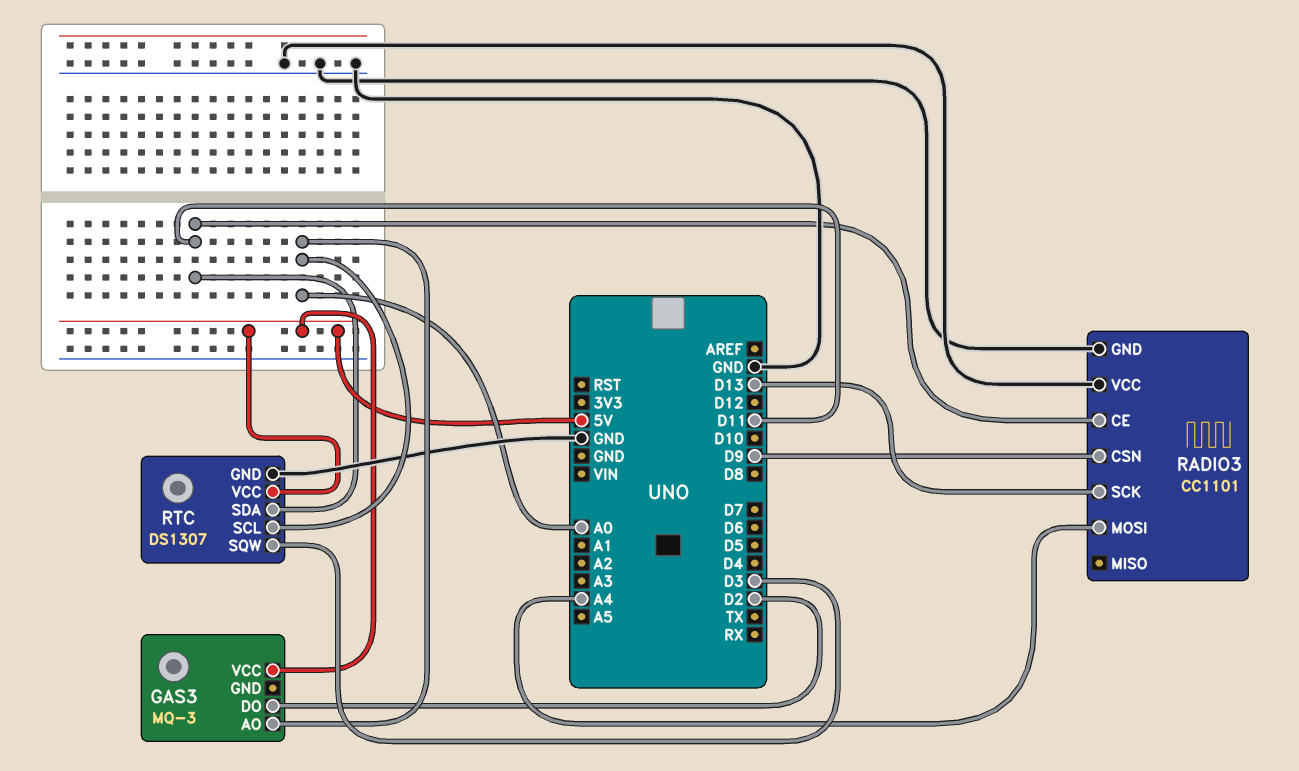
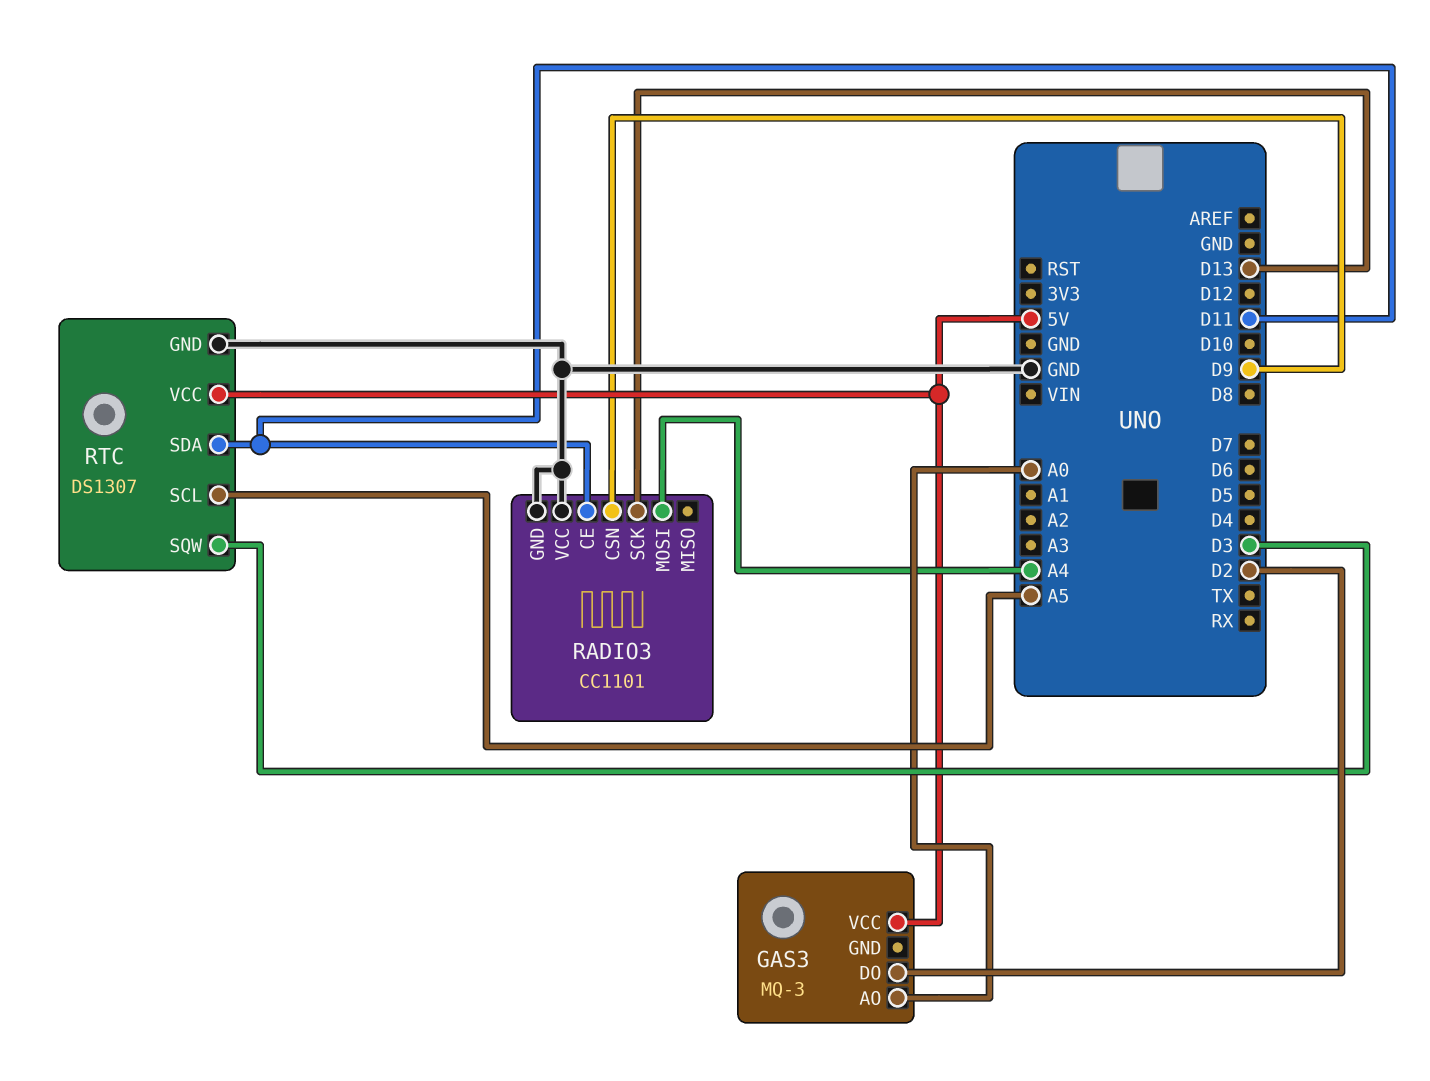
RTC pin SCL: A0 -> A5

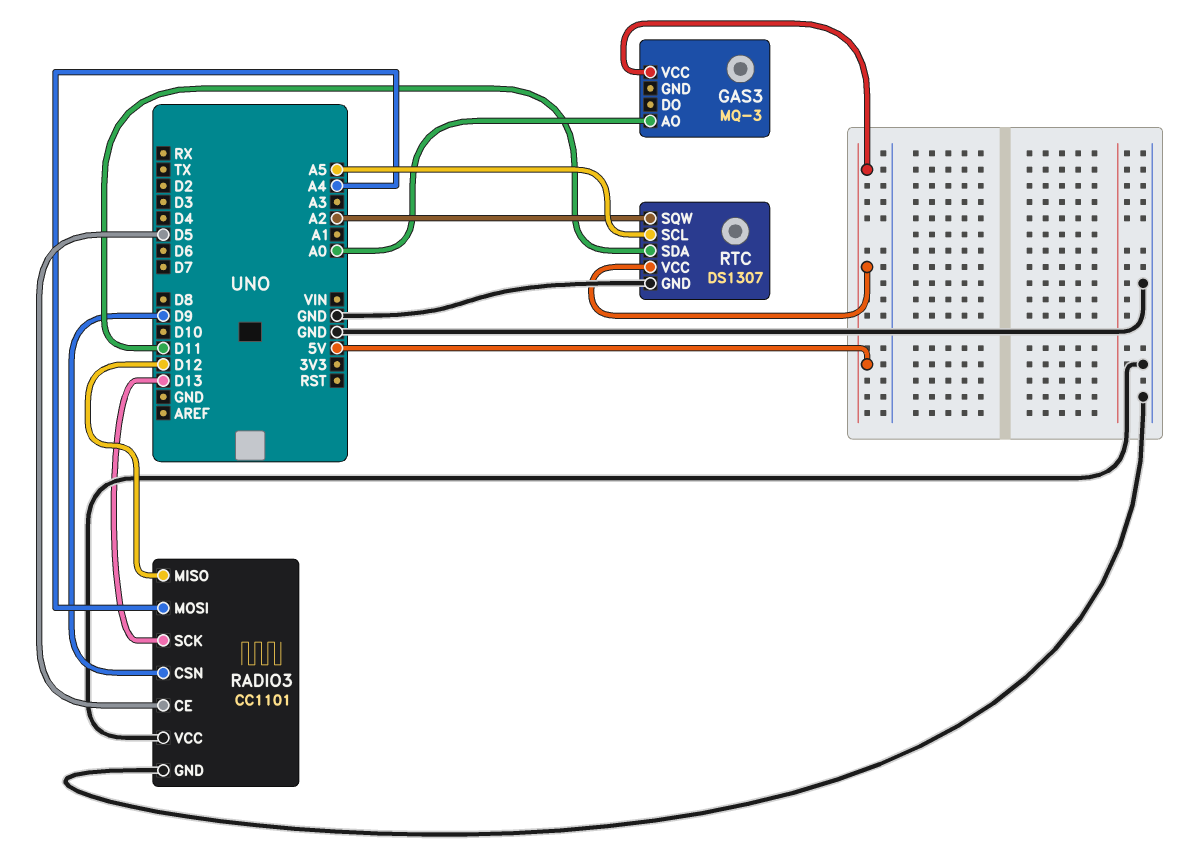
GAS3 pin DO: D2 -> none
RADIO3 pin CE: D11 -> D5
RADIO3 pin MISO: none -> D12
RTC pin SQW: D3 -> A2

--

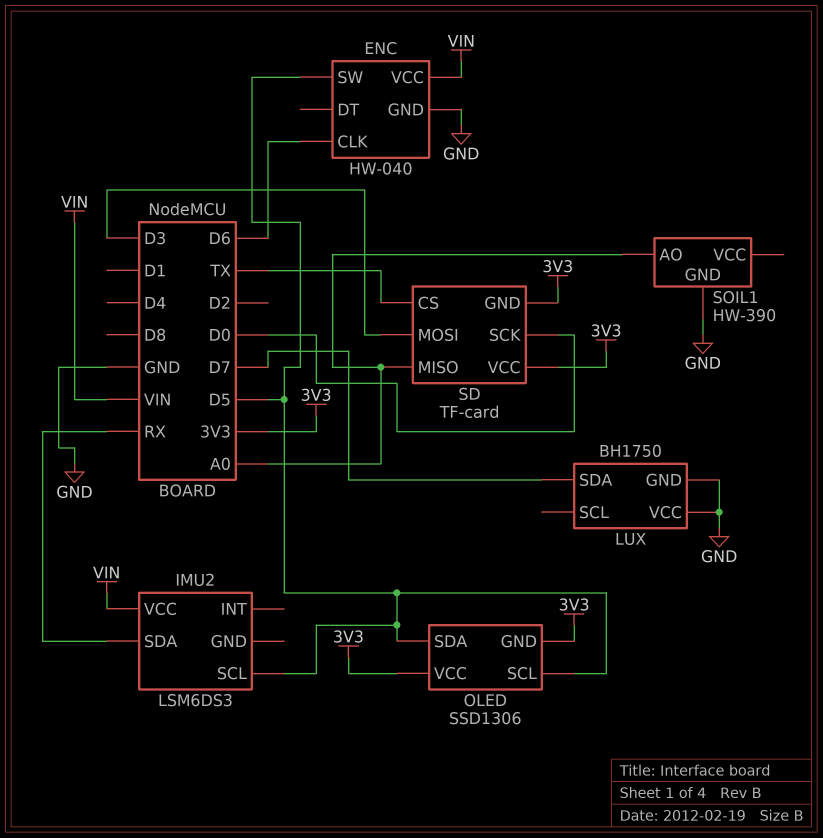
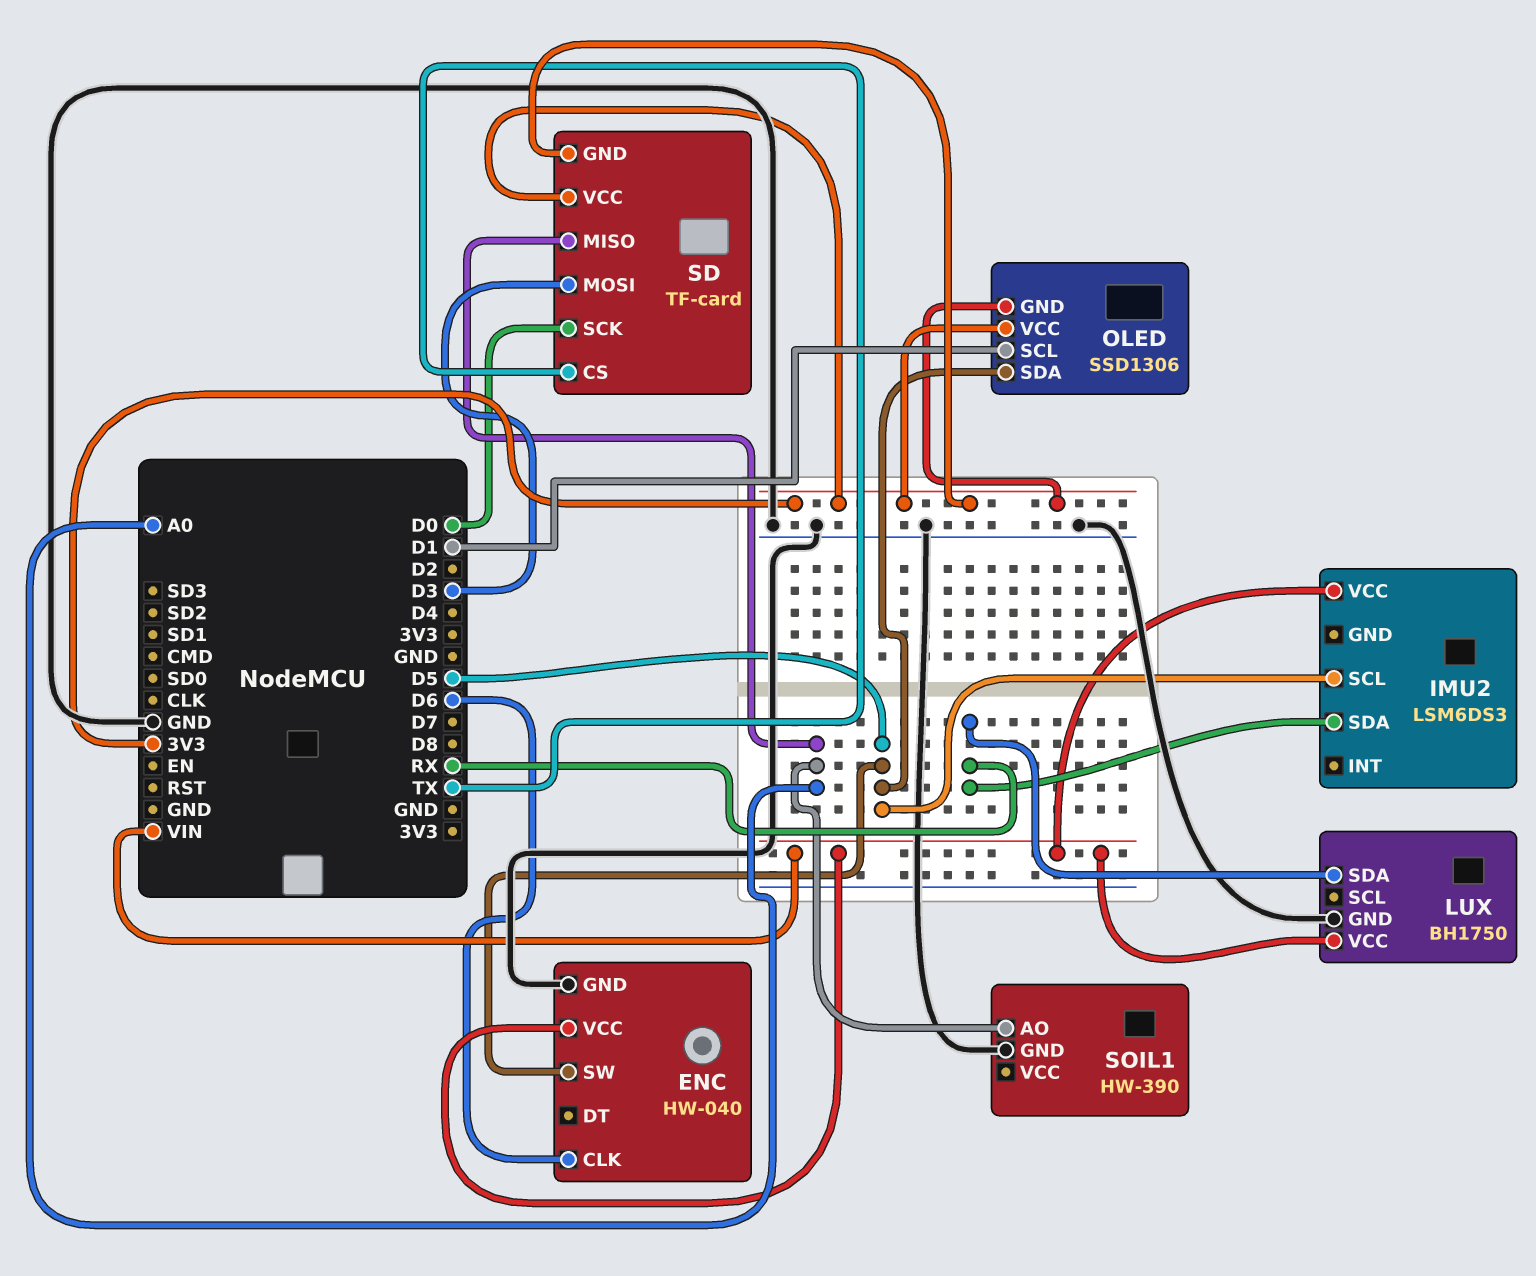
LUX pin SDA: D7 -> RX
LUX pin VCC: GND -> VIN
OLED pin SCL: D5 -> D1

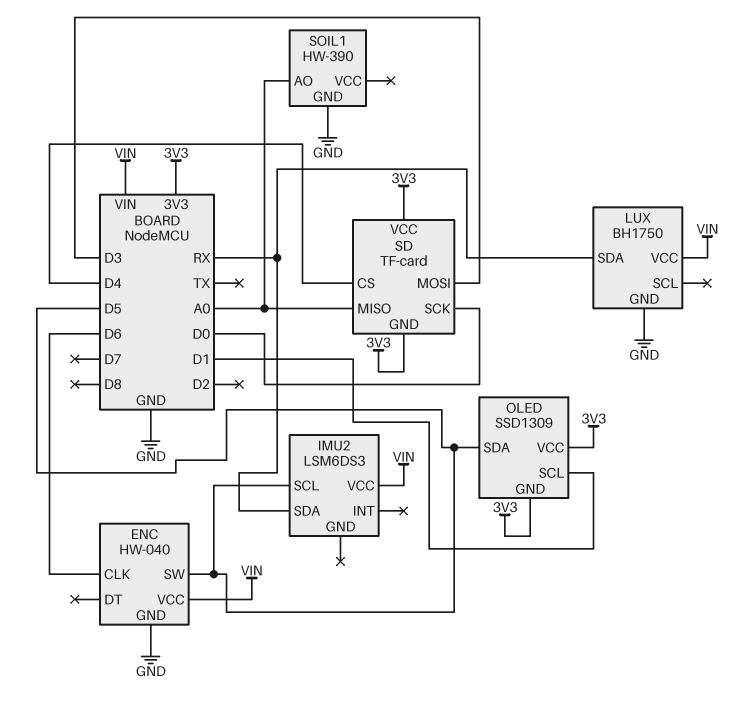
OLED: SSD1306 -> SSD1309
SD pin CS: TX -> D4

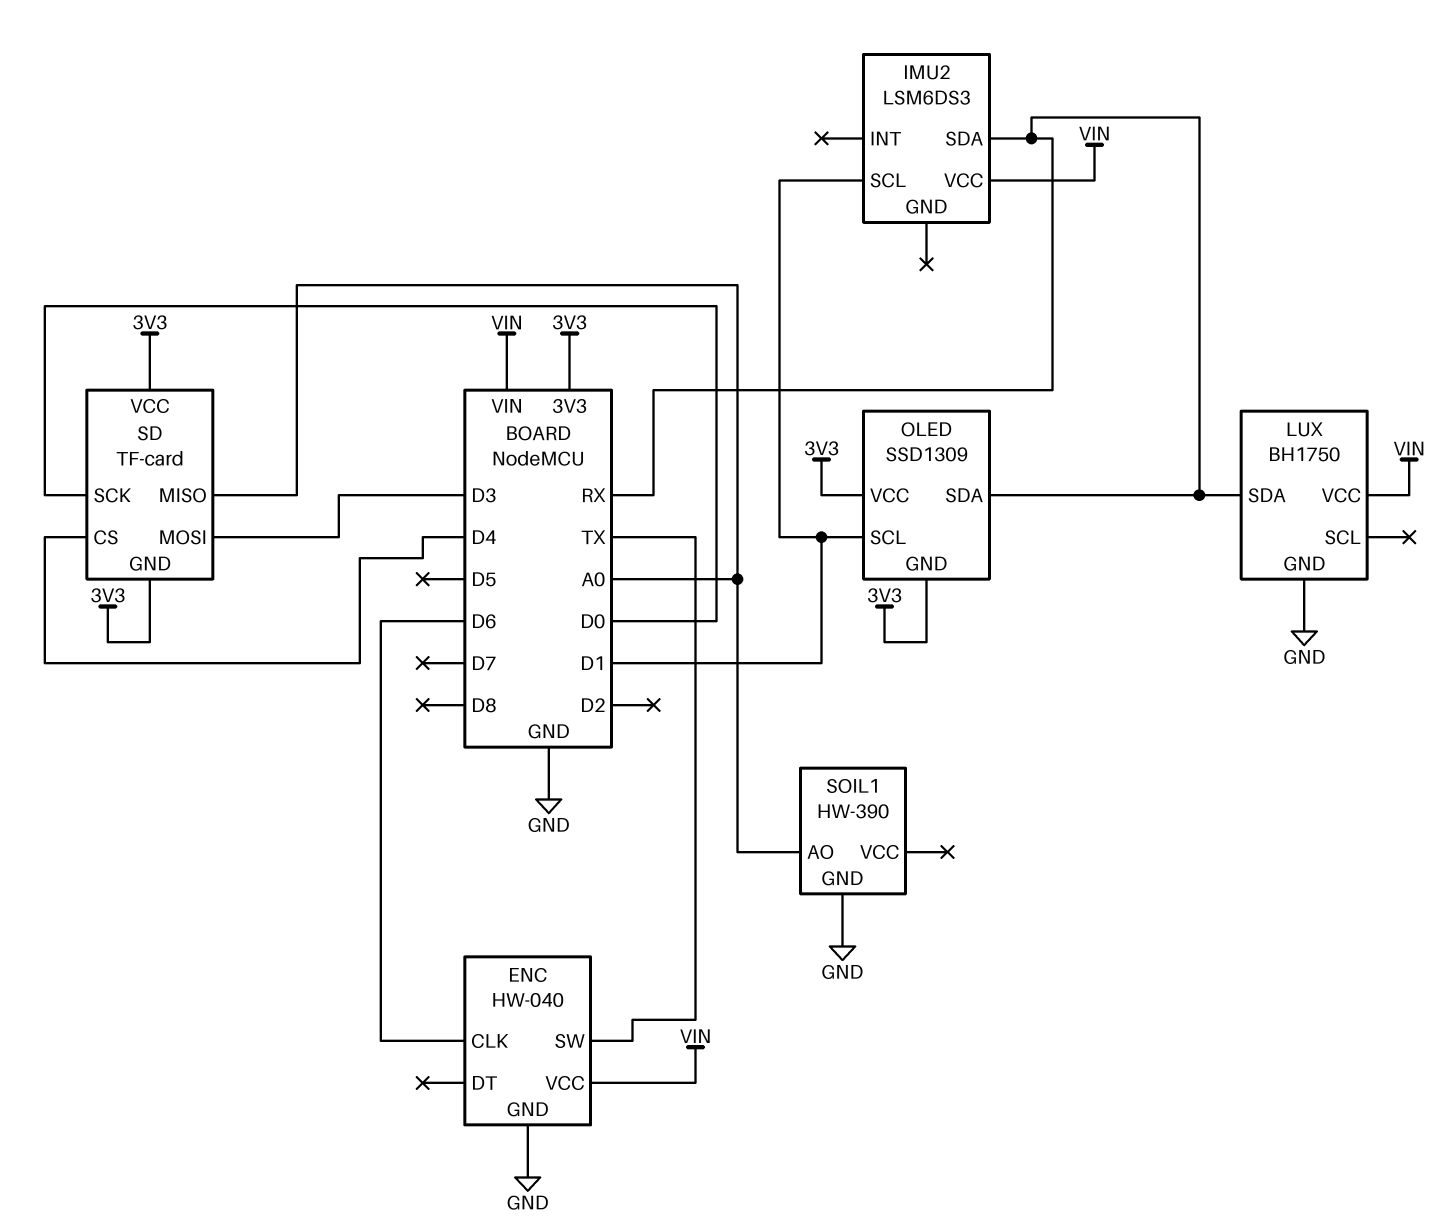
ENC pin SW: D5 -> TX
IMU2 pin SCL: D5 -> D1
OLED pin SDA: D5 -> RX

Exercise description -
An exact copy of the lines above between the line holding "RADIO3 pin CE: D11 -> D5" and the line holding "RTC pin SQW: D3 -> A2", inclusive, is the whole answer.

Reply to the exercise -
RADIO3 pin CE: D11 -> D5
RADIO3 pin MISO: none -> D12
RTC pin SQW: D3 -> A2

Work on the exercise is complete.